TASK ITEM:
Line by line, repeat the material below exactly and leave the images out.

DATA SHOWN:
= = = = =
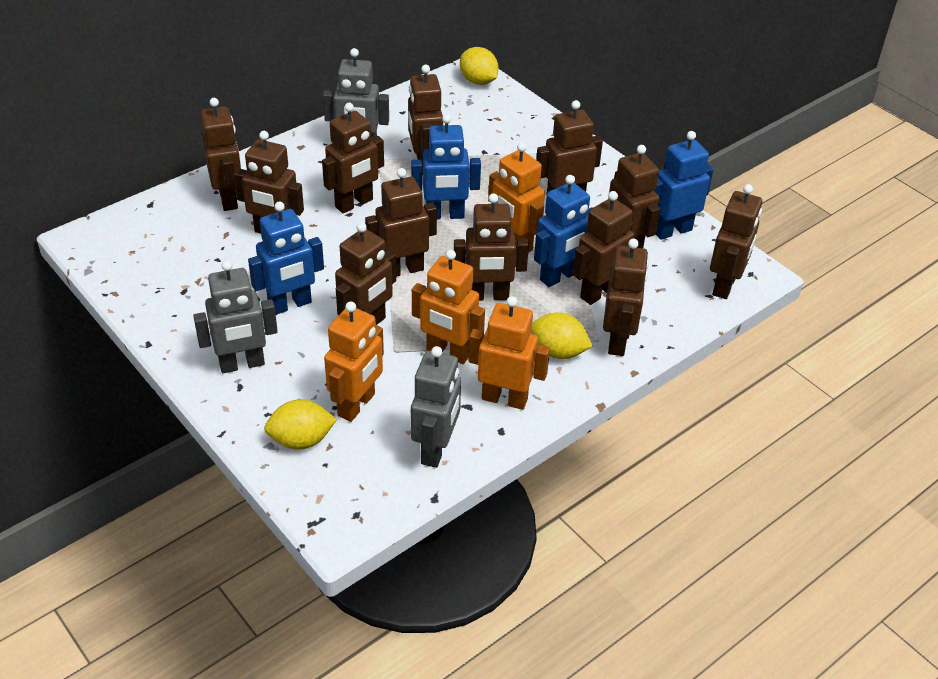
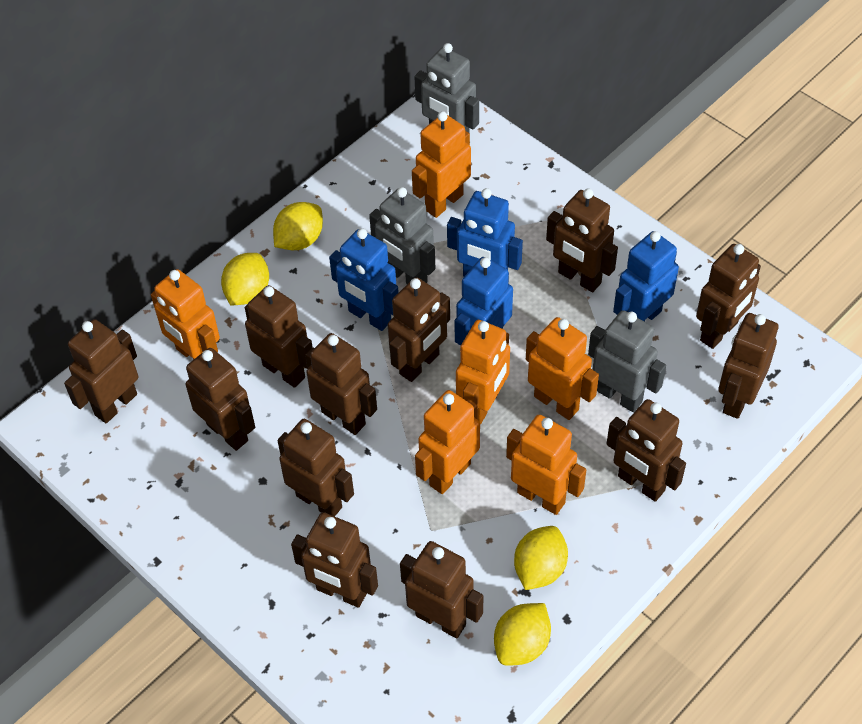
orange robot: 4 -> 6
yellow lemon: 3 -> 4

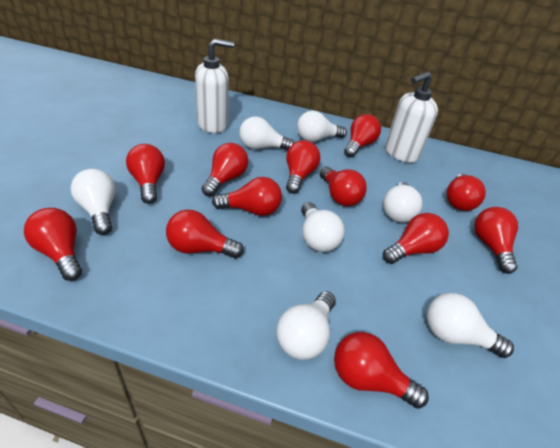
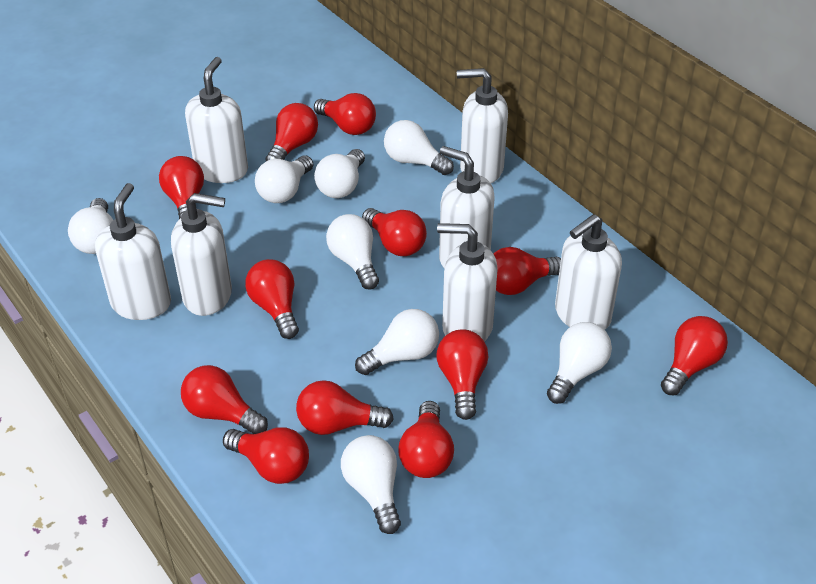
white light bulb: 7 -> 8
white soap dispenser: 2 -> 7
= = = = =
ANSWER:
orange robot: 4 -> 6
yellow lemon: 3 -> 4

white light bulb: 7 -> 8
white soap dispenser: 2 -> 7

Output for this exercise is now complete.